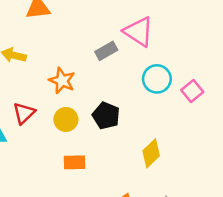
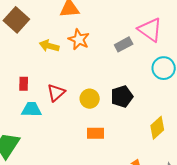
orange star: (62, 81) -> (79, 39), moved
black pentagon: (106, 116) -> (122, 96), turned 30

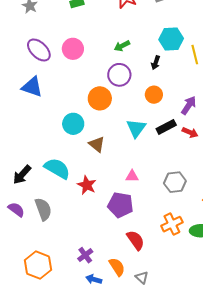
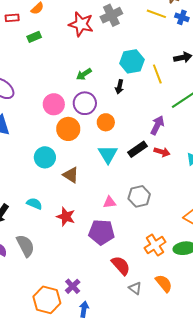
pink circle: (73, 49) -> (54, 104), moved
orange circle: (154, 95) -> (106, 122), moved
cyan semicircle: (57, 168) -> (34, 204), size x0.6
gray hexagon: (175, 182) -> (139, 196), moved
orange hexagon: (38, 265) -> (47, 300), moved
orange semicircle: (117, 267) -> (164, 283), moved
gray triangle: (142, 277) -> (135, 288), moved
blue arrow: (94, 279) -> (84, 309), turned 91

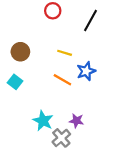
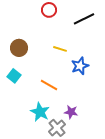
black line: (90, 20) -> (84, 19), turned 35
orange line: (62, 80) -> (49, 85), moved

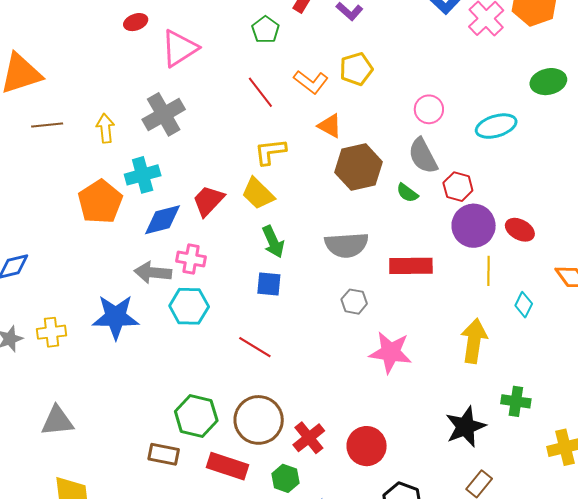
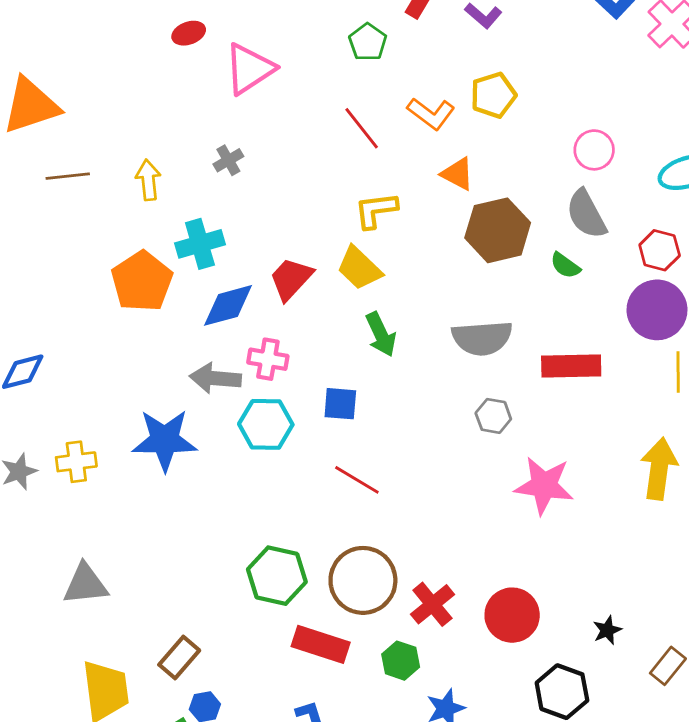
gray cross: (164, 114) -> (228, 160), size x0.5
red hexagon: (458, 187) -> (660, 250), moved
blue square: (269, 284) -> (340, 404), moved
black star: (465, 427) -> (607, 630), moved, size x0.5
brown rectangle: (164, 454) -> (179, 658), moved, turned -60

....

- [EXERCISE BRIEF] Repeat the records above exactly. No pictures go into the repeat.

- [PROBLEM SOLUTION]
orange star: (62, 81) -> (79, 39), moved
black pentagon: (106, 116) -> (122, 96), turned 30

pink circle: (73, 49) -> (54, 104), moved
orange circle: (154, 95) -> (106, 122), moved
cyan semicircle: (57, 168) -> (34, 204), size x0.6
gray hexagon: (175, 182) -> (139, 196), moved
orange hexagon: (38, 265) -> (47, 300), moved
orange semicircle: (117, 267) -> (164, 283), moved
gray triangle: (142, 277) -> (135, 288), moved
blue arrow: (94, 279) -> (84, 309), turned 91

black line: (90, 20) -> (84, 19), turned 35
orange line: (62, 80) -> (49, 85), moved

gray cross: (164, 114) -> (228, 160), size x0.5
red hexagon: (458, 187) -> (660, 250), moved
blue square: (269, 284) -> (340, 404), moved
black star: (465, 427) -> (607, 630), moved, size x0.5
brown rectangle: (164, 454) -> (179, 658), moved, turned -60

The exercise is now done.